**EXCERPTED RECORDS:**
——————
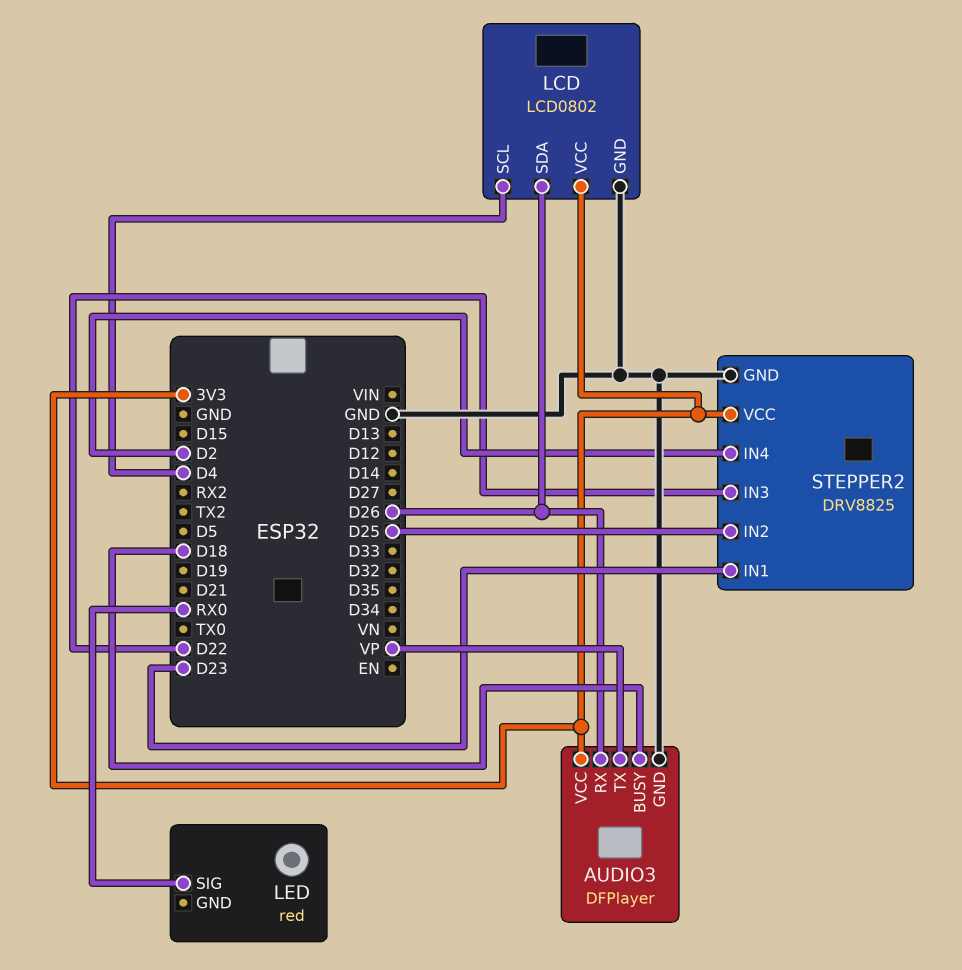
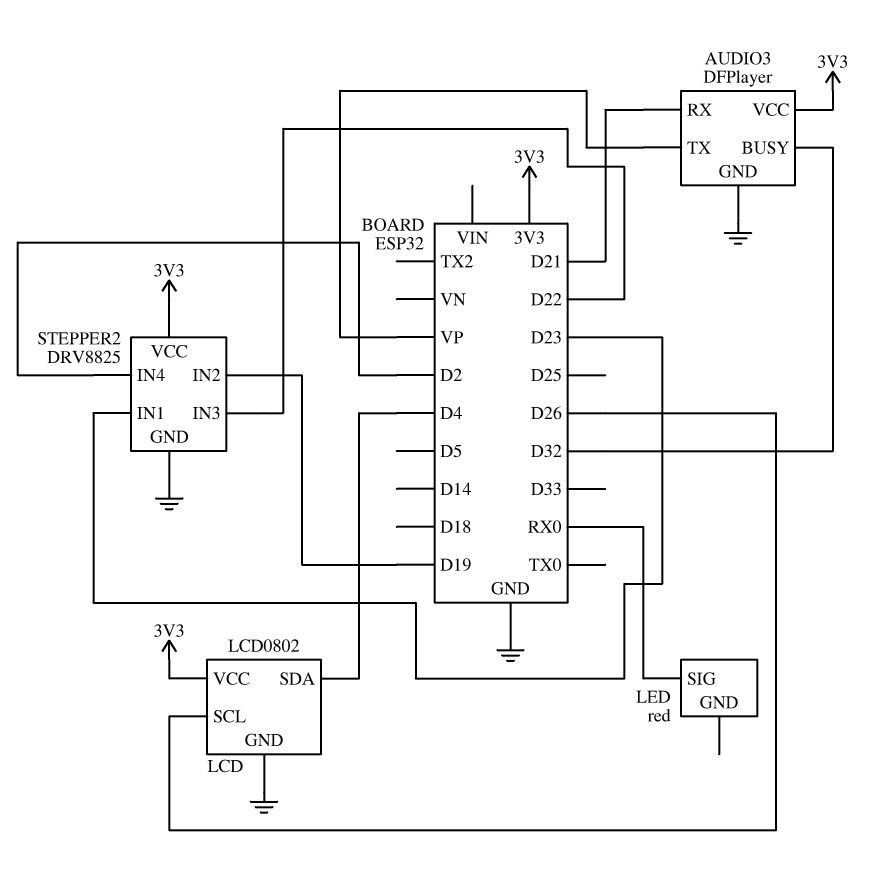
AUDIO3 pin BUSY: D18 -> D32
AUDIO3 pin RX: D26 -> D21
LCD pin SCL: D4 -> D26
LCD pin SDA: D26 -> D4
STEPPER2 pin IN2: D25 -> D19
——————
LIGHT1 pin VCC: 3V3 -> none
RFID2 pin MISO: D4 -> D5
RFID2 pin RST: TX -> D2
——————
**ACTION ITEM:** Output exactly one stretch of the listing: from the line containing "LIGHT1 pin VCC: 3V3 -> none" through the line containing "RFID2 pin RST: TX -> D2", both end lines included.

**REPLY:**
LIGHT1 pin VCC: 3V3 -> none
RFID2 pin MISO: D4 -> D5
RFID2 pin RST: TX -> D2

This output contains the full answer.